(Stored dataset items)

--- begin ---

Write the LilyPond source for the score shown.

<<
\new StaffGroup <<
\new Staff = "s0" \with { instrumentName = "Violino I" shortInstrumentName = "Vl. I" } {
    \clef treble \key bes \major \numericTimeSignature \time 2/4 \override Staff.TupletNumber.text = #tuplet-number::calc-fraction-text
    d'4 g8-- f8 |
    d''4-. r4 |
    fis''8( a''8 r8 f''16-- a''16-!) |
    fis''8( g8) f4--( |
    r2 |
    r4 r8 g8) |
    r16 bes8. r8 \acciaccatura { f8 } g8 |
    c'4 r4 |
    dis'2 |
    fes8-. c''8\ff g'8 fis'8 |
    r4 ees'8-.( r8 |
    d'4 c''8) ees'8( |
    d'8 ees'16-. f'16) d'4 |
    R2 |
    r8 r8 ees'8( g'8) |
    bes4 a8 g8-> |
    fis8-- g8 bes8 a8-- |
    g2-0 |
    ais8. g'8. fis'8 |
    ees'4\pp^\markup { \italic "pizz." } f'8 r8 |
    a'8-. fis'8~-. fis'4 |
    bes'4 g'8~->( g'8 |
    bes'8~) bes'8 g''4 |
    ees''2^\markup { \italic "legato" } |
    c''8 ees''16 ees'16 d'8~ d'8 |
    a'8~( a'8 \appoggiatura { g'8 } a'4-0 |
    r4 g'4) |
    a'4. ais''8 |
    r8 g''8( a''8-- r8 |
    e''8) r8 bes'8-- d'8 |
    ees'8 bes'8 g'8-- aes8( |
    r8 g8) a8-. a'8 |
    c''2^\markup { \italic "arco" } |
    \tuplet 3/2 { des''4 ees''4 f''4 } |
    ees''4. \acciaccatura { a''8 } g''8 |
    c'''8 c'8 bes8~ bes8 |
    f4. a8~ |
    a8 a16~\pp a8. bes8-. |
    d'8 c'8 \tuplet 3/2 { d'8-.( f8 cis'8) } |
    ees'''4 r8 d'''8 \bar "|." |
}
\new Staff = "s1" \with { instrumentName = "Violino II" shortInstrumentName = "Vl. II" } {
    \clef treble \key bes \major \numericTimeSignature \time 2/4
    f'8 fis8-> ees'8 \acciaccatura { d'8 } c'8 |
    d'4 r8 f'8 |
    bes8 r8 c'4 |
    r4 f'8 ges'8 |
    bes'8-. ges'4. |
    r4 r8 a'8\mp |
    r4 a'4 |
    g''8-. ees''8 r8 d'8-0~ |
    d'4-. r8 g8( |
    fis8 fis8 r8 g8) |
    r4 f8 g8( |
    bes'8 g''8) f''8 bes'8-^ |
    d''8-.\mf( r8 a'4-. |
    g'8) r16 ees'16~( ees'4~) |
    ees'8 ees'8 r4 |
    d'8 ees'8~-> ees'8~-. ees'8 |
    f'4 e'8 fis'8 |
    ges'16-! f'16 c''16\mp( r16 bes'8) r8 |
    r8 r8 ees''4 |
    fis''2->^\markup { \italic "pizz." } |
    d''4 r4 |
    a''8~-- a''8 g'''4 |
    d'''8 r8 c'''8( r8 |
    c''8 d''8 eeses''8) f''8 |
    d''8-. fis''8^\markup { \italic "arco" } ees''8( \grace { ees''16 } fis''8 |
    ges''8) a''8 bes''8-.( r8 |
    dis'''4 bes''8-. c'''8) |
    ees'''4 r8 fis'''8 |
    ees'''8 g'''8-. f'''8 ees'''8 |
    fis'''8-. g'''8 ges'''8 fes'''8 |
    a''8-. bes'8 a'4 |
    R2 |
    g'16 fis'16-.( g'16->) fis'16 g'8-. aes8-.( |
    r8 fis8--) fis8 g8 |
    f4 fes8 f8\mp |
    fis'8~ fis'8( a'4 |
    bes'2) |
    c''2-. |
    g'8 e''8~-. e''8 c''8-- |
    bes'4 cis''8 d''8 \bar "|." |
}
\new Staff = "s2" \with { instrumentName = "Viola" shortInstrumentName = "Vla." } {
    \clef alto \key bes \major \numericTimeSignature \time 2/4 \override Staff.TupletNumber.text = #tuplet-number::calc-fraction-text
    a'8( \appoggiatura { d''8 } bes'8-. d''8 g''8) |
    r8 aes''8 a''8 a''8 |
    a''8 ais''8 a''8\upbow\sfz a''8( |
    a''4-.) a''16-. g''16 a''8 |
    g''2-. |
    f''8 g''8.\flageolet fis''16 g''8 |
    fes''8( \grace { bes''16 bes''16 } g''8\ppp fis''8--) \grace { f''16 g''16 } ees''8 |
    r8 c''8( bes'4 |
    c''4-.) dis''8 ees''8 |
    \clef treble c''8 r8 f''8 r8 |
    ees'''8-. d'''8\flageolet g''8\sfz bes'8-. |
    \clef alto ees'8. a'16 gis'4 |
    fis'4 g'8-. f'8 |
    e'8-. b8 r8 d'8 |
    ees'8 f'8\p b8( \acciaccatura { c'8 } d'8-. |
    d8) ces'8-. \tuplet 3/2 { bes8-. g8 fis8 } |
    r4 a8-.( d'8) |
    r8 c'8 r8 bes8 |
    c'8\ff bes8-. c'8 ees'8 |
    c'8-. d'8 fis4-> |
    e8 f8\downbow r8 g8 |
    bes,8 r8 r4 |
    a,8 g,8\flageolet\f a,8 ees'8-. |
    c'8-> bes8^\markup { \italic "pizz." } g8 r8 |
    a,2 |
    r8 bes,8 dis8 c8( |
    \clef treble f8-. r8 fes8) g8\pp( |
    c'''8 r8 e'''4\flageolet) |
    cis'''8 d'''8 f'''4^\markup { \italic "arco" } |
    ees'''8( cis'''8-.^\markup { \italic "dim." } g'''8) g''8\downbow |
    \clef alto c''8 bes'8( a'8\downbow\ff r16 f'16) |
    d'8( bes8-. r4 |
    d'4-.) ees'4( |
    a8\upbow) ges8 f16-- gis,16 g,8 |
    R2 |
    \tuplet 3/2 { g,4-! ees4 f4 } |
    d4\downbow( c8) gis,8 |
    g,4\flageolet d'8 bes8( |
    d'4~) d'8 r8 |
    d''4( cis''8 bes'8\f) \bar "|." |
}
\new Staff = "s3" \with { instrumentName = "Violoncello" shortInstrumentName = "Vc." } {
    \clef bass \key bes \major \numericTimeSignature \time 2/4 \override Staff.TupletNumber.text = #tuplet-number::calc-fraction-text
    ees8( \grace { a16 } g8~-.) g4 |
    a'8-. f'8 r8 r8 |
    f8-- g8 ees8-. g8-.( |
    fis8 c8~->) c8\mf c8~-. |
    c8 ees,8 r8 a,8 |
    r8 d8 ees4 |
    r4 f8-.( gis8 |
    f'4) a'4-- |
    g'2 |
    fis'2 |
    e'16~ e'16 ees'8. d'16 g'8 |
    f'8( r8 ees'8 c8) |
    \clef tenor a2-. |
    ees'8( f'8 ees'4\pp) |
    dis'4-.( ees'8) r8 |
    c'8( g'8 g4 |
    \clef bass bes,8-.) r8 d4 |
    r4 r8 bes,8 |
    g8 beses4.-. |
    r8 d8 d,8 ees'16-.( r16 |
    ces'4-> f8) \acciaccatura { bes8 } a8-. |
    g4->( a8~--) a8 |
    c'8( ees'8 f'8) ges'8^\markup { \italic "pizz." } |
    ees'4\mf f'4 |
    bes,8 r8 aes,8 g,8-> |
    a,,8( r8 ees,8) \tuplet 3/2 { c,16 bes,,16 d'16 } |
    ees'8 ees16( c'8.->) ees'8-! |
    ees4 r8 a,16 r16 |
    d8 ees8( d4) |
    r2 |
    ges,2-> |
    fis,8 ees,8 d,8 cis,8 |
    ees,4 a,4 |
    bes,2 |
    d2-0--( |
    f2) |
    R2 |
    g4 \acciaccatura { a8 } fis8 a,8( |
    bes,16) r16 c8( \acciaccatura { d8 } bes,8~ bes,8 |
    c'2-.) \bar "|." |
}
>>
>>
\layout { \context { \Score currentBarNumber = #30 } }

--- end ---

> **Aim**
Count the lines of the records that contain the string "markup", matching case exactly, and give only the number.

> **Exercise solution**
9